_Job_. Please copy the data below exactly; none of the pictures in it belong in the copy.

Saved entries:
※ ※ ※

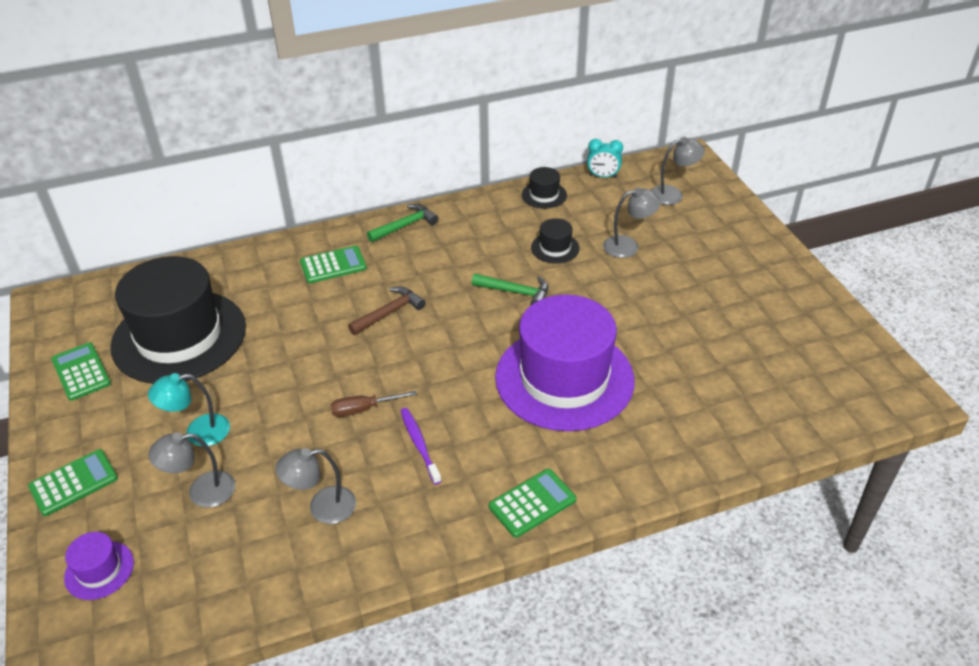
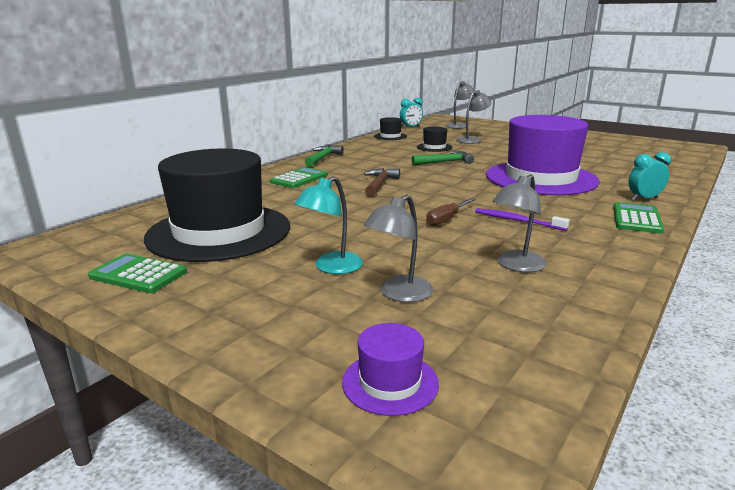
camera: 35 degrees left, 20 degrees down
(74, 483) = (247, 338): green calculator -> none
(604, 475) = (644, 199): none -> turquoise clock

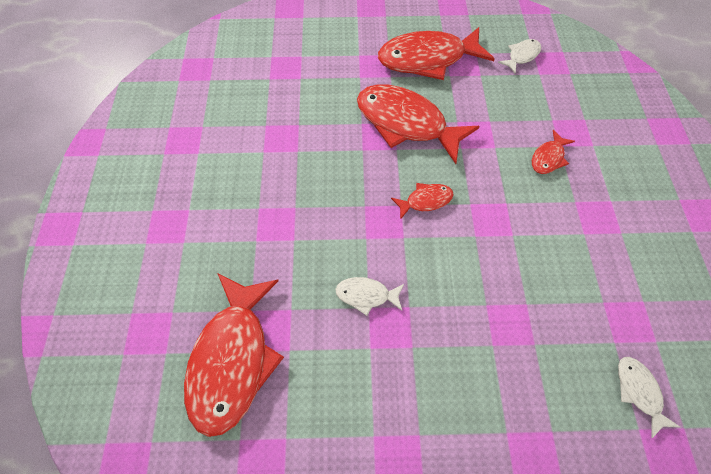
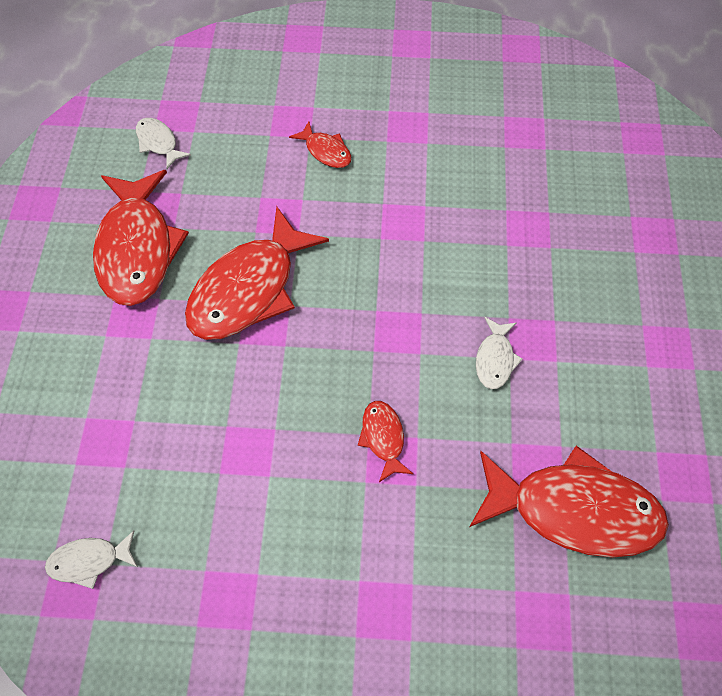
camera: 85 degrees left, 0 degrees up
(425, 201) = (373, 283): red fish -> red fish (383, 438)
(638, 391) = (591, 143): white fish -> white fish (89, 561)

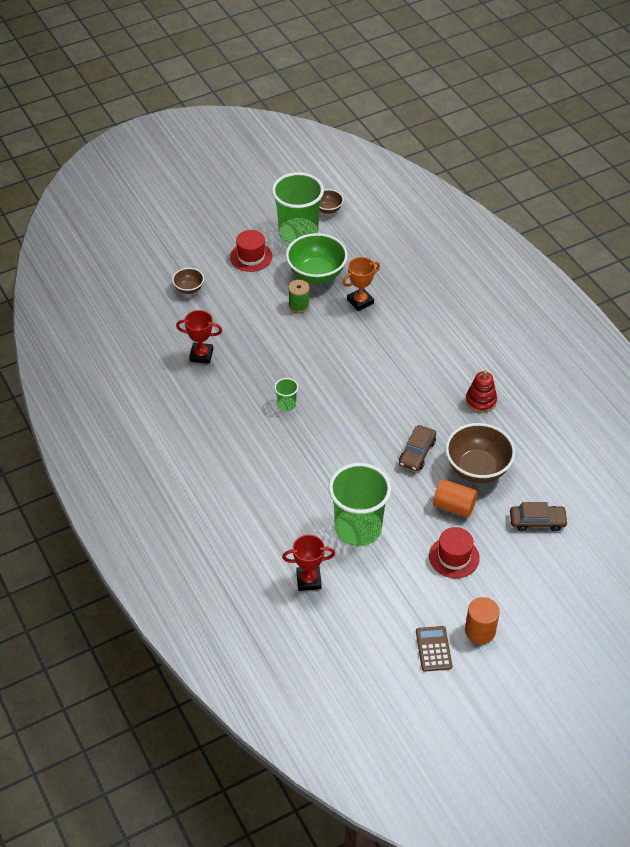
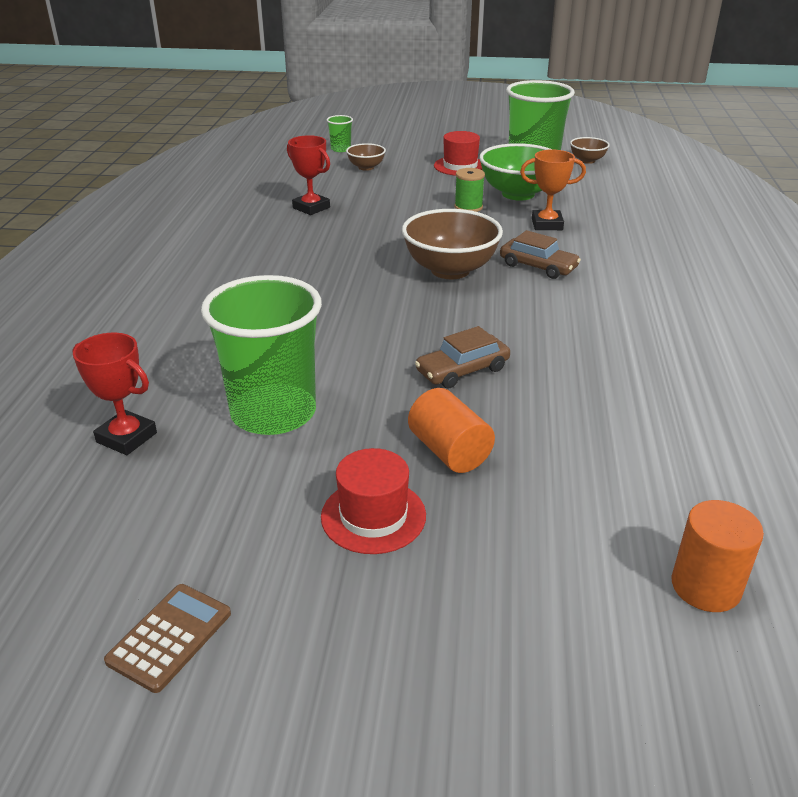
camera: 35 degrees right, 15 degrees down
(286, 404) = (348, 269): green cup -> green cup (341, 149)
(477, 469) = (539, 423): brown bowl -> brown bowl (450, 270)
(480, 631) = (286, 657): orange cylinder -> orange cylinder (705, 586)
(481, 401) = (623, 355): red stacking toy -> none
(537, 521) = (580, 538): brown car -> brown car (538, 266)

※ ※ ※

_Exercise output_.
camera: 35 degrees left, 20 degrees down
(74, 483) = (247, 338): green calculator -> none
(604, 475) = (644, 199): none -> turquoise clock

camera: 85 degrees left, 0 degrees up
(425, 201) = (373, 283): red fish -> red fish (383, 438)
(638, 391) = (591, 143): white fish -> white fish (89, 561)

camera: 35 degrees right, 15 degrees down
(286, 404) = (348, 269): green cup -> green cup (341, 149)
(477, 469) = (539, 423): brown bowl -> brown bowl (450, 270)
(480, 631) = (286, 657): orange cylinder -> orange cylinder (705, 586)
(481, 401) = (623, 355): red stacking toy -> none
(537, 521) = (580, 538): brown car -> brown car (538, 266)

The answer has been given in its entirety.